┏━━
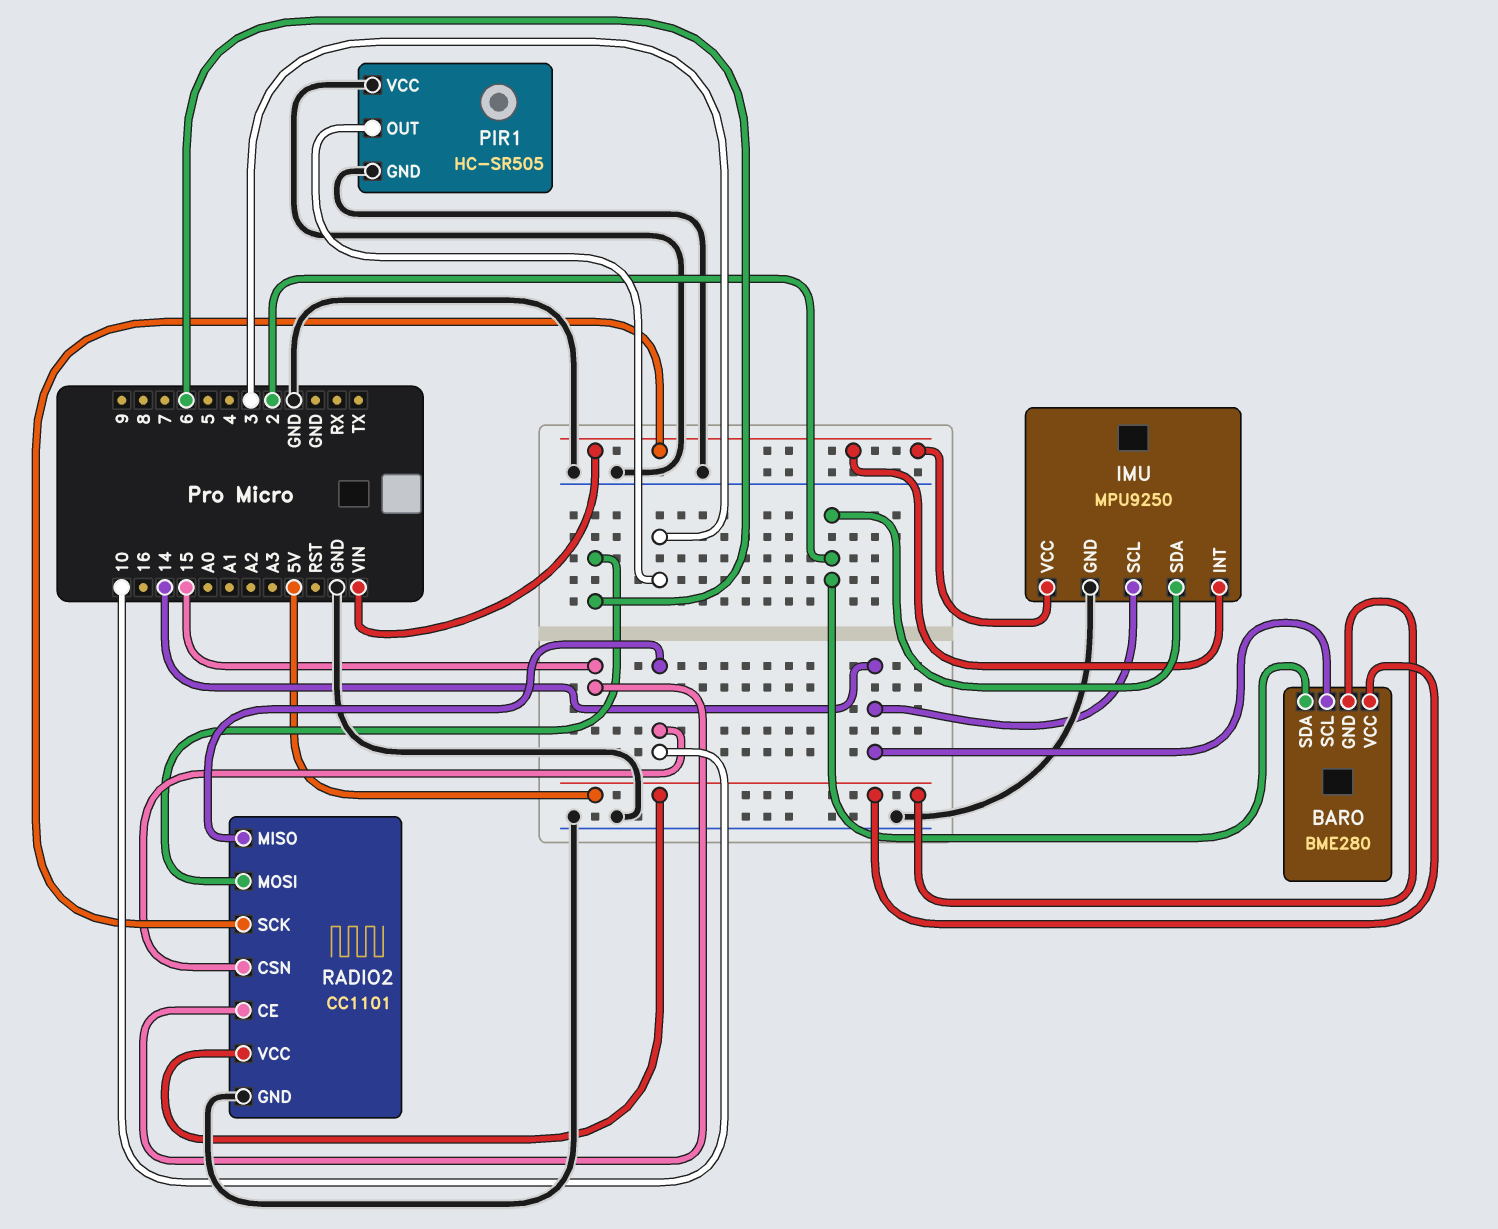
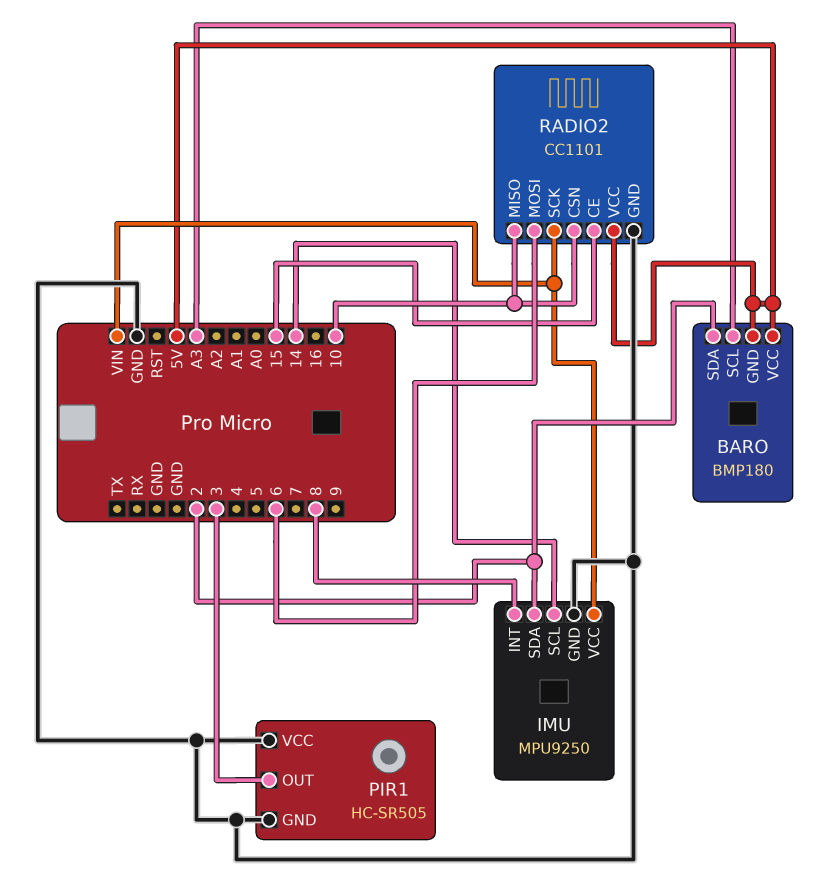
BARO: BME280 -> BMP180
BARO pin SCL: 14 -> A3
IMU pin INT: VIN -> 8

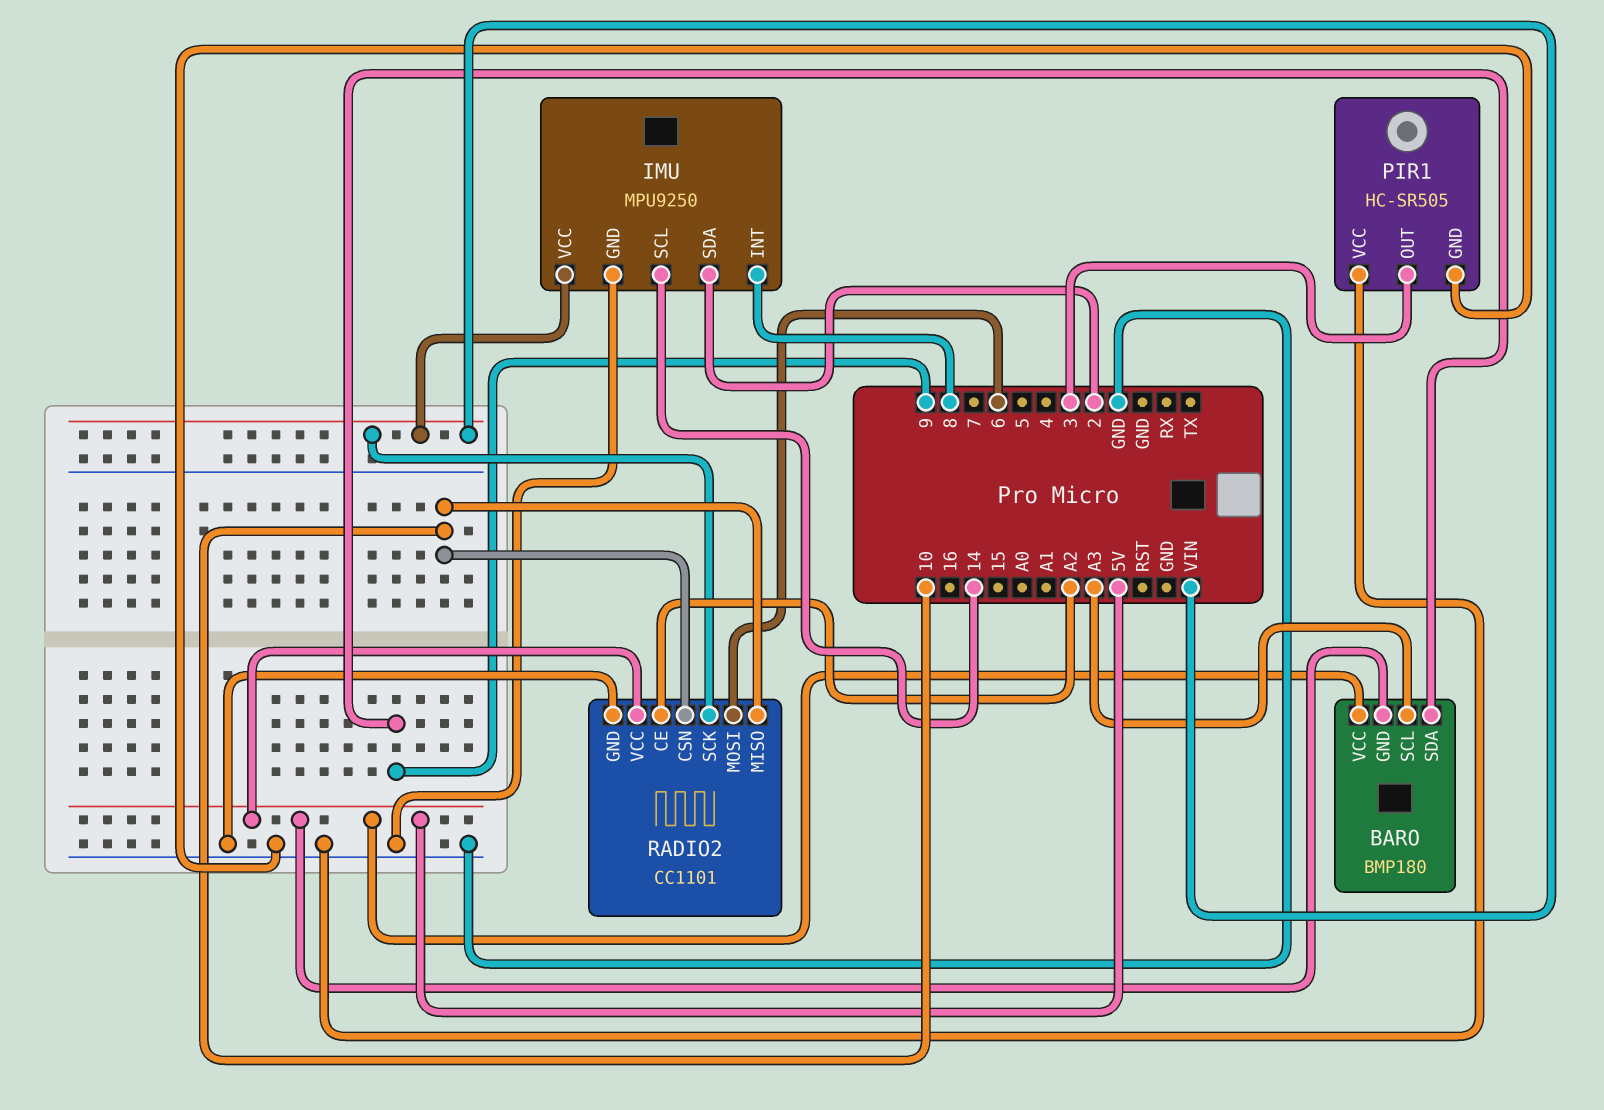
BARO pin SDA: 2 -> 9
RADIO2 pin CE: 15 -> A2

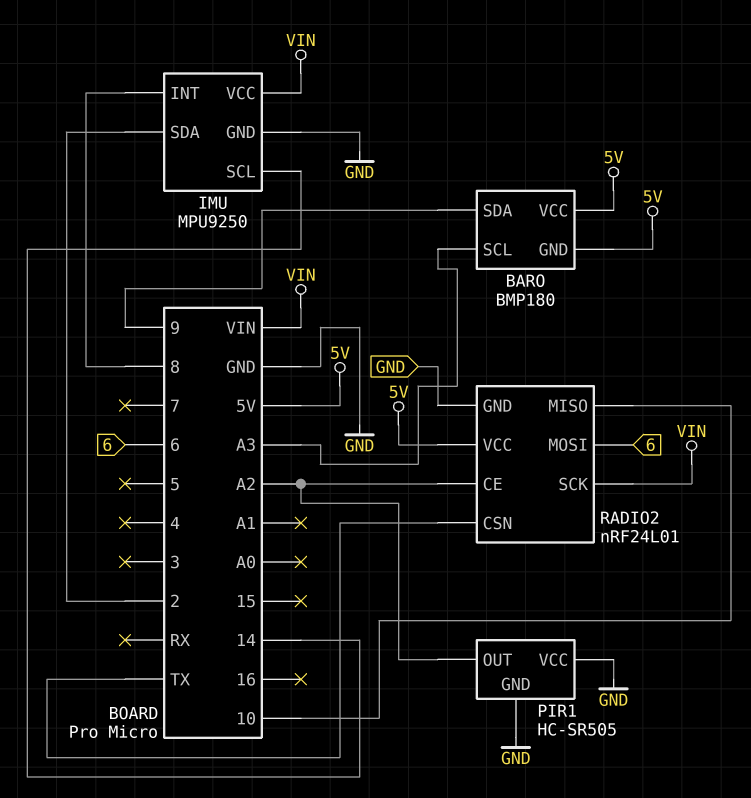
PIR1 pin OUT: 3 -> A2
RADIO2: CC1101 -> nRF24L01
RADIO2 pin CSN: 10 -> TX

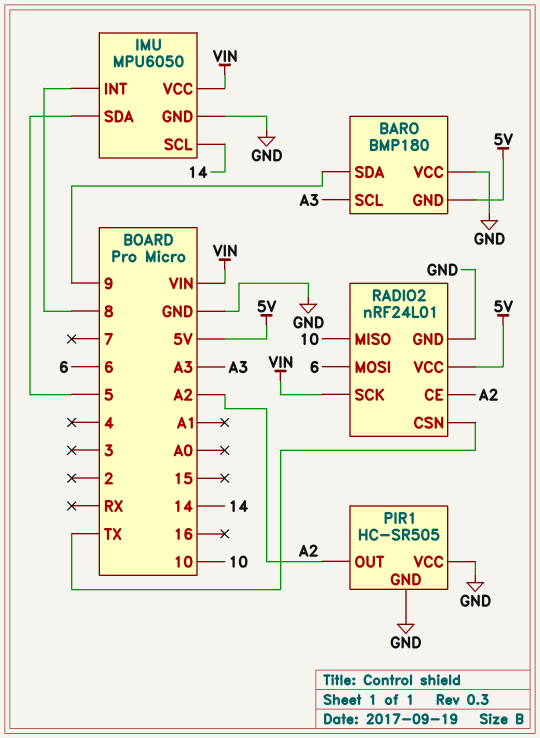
BARO pin VCC: 5V -> GND
IMU: MPU9250 -> MPU6050
IMU pin SDA: 2 -> 5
┗━━
• Work to be completed
Give back all of the entries above exactly, with the pictures excluded.

• Answer to this problem
BARO: BME280 -> BMP180
BARO pin SCL: 14 -> A3
IMU pin INT: VIN -> 8

BARO pin SDA: 2 -> 9
RADIO2 pin CE: 15 -> A2

PIR1 pin OUT: 3 -> A2
RADIO2: CC1101 -> nRF24L01
RADIO2 pin CSN: 10 -> TX

BARO pin VCC: 5V -> GND
IMU: MPU9250 -> MPU6050
IMU pin SDA: 2 -> 5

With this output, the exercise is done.